[Records from a dataset]
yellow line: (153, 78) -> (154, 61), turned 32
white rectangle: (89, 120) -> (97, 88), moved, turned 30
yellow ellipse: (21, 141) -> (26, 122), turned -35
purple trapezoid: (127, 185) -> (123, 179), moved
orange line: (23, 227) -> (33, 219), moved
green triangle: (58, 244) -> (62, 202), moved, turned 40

- WHAT IS REQUIRED: Filter the records above and return every line that holds the word "yellow".

- EXERCISE RESPONSE:
yellow line: (153, 78) -> (154, 61), turned 32
yellow ellipse: (21, 141) -> (26, 122), turned -35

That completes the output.